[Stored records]
* * * * *

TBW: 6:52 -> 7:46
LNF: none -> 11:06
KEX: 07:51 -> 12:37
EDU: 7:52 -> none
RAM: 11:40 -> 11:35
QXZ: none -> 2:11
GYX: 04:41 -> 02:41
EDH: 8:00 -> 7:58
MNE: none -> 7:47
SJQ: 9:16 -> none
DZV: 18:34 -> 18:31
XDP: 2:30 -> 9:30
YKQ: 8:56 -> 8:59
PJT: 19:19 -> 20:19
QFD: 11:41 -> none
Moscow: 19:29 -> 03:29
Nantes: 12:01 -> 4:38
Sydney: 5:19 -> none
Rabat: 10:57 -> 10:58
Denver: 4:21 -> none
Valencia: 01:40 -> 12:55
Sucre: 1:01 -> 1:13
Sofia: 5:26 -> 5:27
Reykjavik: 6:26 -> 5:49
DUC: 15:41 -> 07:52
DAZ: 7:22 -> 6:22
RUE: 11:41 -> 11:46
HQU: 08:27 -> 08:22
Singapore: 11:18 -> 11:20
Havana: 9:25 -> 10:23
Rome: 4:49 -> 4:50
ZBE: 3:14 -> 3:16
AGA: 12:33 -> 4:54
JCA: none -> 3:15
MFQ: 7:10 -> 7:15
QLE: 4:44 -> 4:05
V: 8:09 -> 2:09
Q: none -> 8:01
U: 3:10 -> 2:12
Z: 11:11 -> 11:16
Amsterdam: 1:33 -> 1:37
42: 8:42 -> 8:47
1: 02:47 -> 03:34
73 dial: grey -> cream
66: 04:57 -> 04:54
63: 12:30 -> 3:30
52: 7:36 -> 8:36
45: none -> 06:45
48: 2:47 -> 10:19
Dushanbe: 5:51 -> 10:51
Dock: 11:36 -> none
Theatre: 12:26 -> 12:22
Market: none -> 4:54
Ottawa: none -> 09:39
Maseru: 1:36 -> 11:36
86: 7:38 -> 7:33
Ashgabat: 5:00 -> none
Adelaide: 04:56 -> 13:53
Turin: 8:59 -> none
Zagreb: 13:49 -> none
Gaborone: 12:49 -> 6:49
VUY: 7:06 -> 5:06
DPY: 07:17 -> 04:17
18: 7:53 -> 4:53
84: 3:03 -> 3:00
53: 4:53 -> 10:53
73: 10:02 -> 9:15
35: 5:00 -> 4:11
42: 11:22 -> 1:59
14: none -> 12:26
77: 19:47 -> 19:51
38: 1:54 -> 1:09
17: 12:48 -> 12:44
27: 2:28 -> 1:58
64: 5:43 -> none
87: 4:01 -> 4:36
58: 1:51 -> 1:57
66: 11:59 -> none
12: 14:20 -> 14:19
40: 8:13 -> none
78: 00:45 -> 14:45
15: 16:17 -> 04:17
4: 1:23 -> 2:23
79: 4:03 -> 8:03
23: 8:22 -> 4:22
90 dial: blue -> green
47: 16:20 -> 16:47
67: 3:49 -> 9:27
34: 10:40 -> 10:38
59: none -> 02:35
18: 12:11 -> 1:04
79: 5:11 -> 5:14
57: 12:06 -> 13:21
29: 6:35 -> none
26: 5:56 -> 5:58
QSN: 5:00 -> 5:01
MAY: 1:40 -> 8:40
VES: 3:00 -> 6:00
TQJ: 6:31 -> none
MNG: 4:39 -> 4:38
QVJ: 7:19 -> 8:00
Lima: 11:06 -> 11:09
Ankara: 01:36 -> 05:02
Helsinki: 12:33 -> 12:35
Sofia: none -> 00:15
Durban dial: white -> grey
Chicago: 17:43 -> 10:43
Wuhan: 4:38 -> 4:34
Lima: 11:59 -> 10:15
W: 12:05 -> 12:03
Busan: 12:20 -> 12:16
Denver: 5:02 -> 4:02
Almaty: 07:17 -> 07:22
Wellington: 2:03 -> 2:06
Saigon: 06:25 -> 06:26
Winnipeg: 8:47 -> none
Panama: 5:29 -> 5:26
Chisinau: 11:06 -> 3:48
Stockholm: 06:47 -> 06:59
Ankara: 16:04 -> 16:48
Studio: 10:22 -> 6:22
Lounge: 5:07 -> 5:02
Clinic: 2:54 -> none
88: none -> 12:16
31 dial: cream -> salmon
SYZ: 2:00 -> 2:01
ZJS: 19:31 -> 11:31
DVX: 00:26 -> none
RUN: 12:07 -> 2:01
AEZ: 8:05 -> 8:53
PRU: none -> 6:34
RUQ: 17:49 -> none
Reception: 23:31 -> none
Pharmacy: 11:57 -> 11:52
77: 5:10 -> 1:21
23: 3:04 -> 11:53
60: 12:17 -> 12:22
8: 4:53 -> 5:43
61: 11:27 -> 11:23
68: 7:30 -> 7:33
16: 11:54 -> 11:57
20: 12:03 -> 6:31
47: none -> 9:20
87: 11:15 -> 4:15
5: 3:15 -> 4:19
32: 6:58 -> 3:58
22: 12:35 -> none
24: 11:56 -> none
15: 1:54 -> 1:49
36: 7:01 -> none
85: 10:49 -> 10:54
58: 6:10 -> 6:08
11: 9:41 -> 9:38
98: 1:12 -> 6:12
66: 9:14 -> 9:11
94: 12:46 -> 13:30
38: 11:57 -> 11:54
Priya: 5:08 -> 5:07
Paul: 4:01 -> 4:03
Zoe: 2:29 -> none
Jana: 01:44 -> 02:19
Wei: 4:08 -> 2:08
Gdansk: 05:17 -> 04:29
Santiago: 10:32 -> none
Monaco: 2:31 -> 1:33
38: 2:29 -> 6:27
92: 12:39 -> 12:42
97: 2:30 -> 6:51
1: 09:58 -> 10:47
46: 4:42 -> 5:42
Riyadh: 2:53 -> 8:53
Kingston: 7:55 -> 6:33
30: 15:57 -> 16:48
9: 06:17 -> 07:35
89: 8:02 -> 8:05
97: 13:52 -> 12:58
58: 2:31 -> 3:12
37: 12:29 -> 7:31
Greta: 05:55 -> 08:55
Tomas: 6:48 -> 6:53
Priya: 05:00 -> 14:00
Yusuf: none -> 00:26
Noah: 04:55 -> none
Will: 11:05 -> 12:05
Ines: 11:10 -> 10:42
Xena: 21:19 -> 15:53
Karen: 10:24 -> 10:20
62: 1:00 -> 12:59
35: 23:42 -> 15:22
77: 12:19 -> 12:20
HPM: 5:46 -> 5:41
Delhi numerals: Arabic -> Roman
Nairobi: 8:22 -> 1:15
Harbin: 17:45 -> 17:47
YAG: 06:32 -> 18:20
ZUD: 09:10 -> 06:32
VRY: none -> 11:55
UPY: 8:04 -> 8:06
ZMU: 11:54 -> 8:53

* * * * *

(To do)
Copy every line of the records above verbatim, leaving nothing out and changing nothing.

(Written answer)
TBW: 6:52 -> 7:46
LNF: none -> 11:06
KEX: 07:51 -> 12:37
EDU: 7:52 -> none
RAM: 11:40 -> 11:35
QXZ: none -> 2:11
GYX: 04:41 -> 02:41
EDH: 8:00 -> 7:58
MNE: none -> 7:47
SJQ: 9:16 -> none
DZV: 18:34 -> 18:31
XDP: 2:30 -> 9:30
YKQ: 8:56 -> 8:59
PJT: 19:19 -> 20:19
QFD: 11:41 -> none
Moscow: 19:29 -> 03:29
Nantes: 12:01 -> 4:38
Sydney: 5:19 -> none
Rabat: 10:57 -> 10:58
Denver: 4:21 -> none
Valencia: 01:40 -> 12:55
Sucre: 1:01 -> 1:13
Sofia: 5:26 -> 5:27
Reykjavik: 6:26 -> 5:49
DUC: 15:41 -> 07:52
DAZ: 7:22 -> 6:22
RUE: 11:41 -> 11:46
HQU: 08:27 -> 08:22
Singapore: 11:18 -> 11:20
Havana: 9:25 -> 10:23
Rome: 4:49 -> 4:50
ZBE: 3:14 -> 3:16
AGA: 12:33 -> 4:54
JCA: none -> 3:15
MFQ: 7:10 -> 7:15
QLE: 4:44 -> 4:05
V: 8:09 -> 2:09
Q: none -> 8:01
U: 3:10 -> 2:12
Z: 11:11 -> 11:16
Amsterdam: 1:33 -> 1:37
42: 8:42 -> 8:47
1: 02:47 -> 03:34
73 dial: grey -> cream
66: 04:57 -> 04:54
63: 12:30 -> 3:30
52: 7:36 -> 8:36
45: none -> 06:45
48: 2:47 -> 10:19
Dushanbe: 5:51 -> 10:51
Dock: 11:36 -> none
Theatre: 12:26 -> 12:22
Market: none -> 4:54
Ottawa: none -> 09:39
Maseru: 1:36 -> 11:36
86: 7:38 -> 7:33
Ashgabat: 5:00 -> none
Adelaide: 04:56 -> 13:53
Turin: 8:59 -> none
Zagreb: 13:49 -> none
Gaborone: 12:49 -> 6:49
VUY: 7:06 -> 5:06
DPY: 07:17 -> 04:17
18: 7:53 -> 4:53
84: 3:03 -> 3:00
53: 4:53 -> 10:53
73: 10:02 -> 9:15
35: 5:00 -> 4:11
42: 11:22 -> 1:59
14: none -> 12:26
77: 19:47 -> 19:51
38: 1:54 -> 1:09
17: 12:48 -> 12:44
27: 2:28 -> 1:58
64: 5:43 -> none
87: 4:01 -> 4:36
58: 1:51 -> 1:57
66: 11:59 -> none
12: 14:20 -> 14:19
40: 8:13 -> none
78: 00:45 -> 14:45
15: 16:17 -> 04:17
4: 1:23 -> 2:23
79: 4:03 -> 8:03
23: 8:22 -> 4:22
90 dial: blue -> green
47: 16:20 -> 16:47
67: 3:49 -> 9:27
34: 10:40 -> 10:38
59: none -> 02:35
18: 12:11 -> 1:04
79: 5:11 -> 5:14
57: 12:06 -> 13:21
29: 6:35 -> none
26: 5:56 -> 5:58
QSN: 5:00 -> 5:01
MAY: 1:40 -> 8:40
VES: 3:00 -> 6:00
TQJ: 6:31 -> none
MNG: 4:39 -> 4:38
QVJ: 7:19 -> 8:00
Lima: 11:06 -> 11:09
Ankara: 01:36 -> 05:02
Helsinki: 12:33 -> 12:35
Sofia: none -> 00:15
Durban dial: white -> grey
Chicago: 17:43 -> 10:43
Wuhan: 4:38 -> 4:34
Lima: 11:59 -> 10:15
W: 12:05 -> 12:03
Busan: 12:20 -> 12:16
Denver: 5:02 -> 4:02
Almaty: 07:17 -> 07:22
Wellington: 2:03 -> 2:06
Saigon: 06:25 -> 06:26
Winnipeg: 8:47 -> none
Panama: 5:29 -> 5:26
Chisinau: 11:06 -> 3:48
Stockholm: 06:47 -> 06:59
Ankara: 16:04 -> 16:48
Studio: 10:22 -> 6:22
Lounge: 5:07 -> 5:02
Clinic: 2:54 -> none
88: none -> 12:16
31 dial: cream -> salmon
SYZ: 2:00 -> 2:01
ZJS: 19:31 -> 11:31
DVX: 00:26 -> none
RUN: 12:07 -> 2:01
AEZ: 8:05 -> 8:53
PRU: none -> 6:34
RUQ: 17:49 -> none
Reception: 23:31 -> none
Pharmacy: 11:57 -> 11:52
77: 5:10 -> 1:21
23: 3:04 -> 11:53
60: 12:17 -> 12:22
8: 4:53 -> 5:43
61: 11:27 -> 11:23
68: 7:30 -> 7:33
16: 11:54 -> 11:57
20: 12:03 -> 6:31
47: none -> 9:20
87: 11:15 -> 4:15
5: 3:15 -> 4:19
32: 6:58 -> 3:58
22: 12:35 -> none
24: 11:56 -> none
15: 1:54 -> 1:49
36: 7:01 -> none
85: 10:49 -> 10:54
58: 6:10 -> 6:08
11: 9:41 -> 9:38
98: 1:12 -> 6:12
66: 9:14 -> 9:11
94: 12:46 -> 13:30
38: 11:57 -> 11:54
Priya: 5:08 -> 5:07
Paul: 4:01 -> 4:03
Zoe: 2:29 -> none
Jana: 01:44 -> 02:19
Wei: 4:08 -> 2:08
Gdansk: 05:17 -> 04:29
Santiago: 10:32 -> none
Monaco: 2:31 -> 1:33
38: 2:29 -> 6:27
92: 12:39 -> 12:42
97: 2:30 -> 6:51
1: 09:58 -> 10:47
46: 4:42 -> 5:42
Riyadh: 2:53 -> 8:53
Kingston: 7:55 -> 6:33
30: 15:57 -> 16:48
9: 06:17 -> 07:35
89: 8:02 -> 8:05
97: 13:52 -> 12:58
58: 2:31 -> 3:12
37: 12:29 -> 7:31
Greta: 05:55 -> 08:55
Tomas: 6:48 -> 6:53
Priya: 05:00 -> 14:00
Yusuf: none -> 00:26
Noah: 04:55 -> none
Will: 11:05 -> 12:05
Ines: 11:10 -> 10:42
Xena: 21:19 -> 15:53
Karen: 10:24 -> 10:20
62: 1:00 -> 12:59
35: 23:42 -> 15:22
77: 12:19 -> 12:20
HPM: 5:46 -> 5:41
Delhi numerals: Arabic -> Roman
Nairobi: 8:22 -> 1:15
Harbin: 17:45 -> 17:47
YAG: 06:32 -> 18:20
ZUD: 09:10 -> 06:32
VRY: none -> 11:55
UPY: 8:04 -> 8:06
ZMU: 11:54 -> 8:53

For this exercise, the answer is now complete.